→ **Spatial object tracking data**

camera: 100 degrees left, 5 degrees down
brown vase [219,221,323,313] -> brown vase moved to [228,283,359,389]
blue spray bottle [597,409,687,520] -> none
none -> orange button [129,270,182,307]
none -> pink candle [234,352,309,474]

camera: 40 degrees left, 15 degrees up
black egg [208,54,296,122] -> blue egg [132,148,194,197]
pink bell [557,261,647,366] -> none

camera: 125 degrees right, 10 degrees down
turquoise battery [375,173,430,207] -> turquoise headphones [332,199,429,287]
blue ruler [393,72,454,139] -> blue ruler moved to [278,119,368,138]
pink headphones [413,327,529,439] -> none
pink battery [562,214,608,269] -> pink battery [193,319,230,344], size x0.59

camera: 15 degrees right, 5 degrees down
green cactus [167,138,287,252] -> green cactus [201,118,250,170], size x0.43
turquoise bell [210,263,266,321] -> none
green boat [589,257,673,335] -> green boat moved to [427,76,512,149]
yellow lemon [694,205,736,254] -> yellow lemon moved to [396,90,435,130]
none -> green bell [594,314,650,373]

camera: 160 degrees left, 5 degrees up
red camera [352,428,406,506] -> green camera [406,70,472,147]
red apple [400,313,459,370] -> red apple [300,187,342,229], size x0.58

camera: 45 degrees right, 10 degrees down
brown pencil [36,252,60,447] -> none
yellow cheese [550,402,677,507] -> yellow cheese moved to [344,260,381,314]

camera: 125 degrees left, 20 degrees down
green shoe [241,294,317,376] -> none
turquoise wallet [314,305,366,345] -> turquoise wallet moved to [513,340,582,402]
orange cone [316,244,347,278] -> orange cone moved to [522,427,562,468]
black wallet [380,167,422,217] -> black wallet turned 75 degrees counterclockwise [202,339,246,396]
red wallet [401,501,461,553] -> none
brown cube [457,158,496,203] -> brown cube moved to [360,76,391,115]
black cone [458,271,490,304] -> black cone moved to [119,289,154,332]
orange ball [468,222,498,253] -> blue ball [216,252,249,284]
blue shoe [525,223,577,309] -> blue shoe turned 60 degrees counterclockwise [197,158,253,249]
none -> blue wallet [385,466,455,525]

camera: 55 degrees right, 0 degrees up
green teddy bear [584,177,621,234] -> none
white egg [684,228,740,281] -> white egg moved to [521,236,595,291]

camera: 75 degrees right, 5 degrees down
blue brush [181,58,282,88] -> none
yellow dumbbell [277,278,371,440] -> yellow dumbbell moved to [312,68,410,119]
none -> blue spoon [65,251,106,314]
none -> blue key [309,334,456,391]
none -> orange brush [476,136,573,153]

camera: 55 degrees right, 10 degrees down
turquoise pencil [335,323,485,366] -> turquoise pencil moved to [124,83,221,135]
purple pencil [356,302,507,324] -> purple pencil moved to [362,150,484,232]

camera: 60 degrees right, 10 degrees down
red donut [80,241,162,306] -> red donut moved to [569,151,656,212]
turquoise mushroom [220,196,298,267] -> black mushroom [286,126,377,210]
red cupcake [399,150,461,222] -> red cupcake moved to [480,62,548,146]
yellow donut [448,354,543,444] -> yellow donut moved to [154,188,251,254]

→ **EXERCISE**
Beginning from the line that contains "none -> blue spoon [65,251,106,314]", give each line again exactly, through the final line of the records.

→ **EXERCISE RESULT**
none -> blue spoon [65,251,106,314]
none -> blue key [309,334,456,391]
none -> orange brush [476,136,573,153]

camera: 55 degrees right, 10 degrees down
turquoise pencil [335,323,485,366] -> turquoise pencil moved to [124,83,221,135]
purple pencil [356,302,507,324] -> purple pencil moved to [362,150,484,232]

camera: 60 degrees right, 10 degrees down
red donut [80,241,162,306] -> red donut moved to [569,151,656,212]
turquoise mushroom [220,196,298,267] -> black mushroom [286,126,377,210]
red cupcake [399,150,461,222] -> red cupcake moved to [480,62,548,146]
yellow donut [448,354,543,444] -> yellow donut moved to [154,188,251,254]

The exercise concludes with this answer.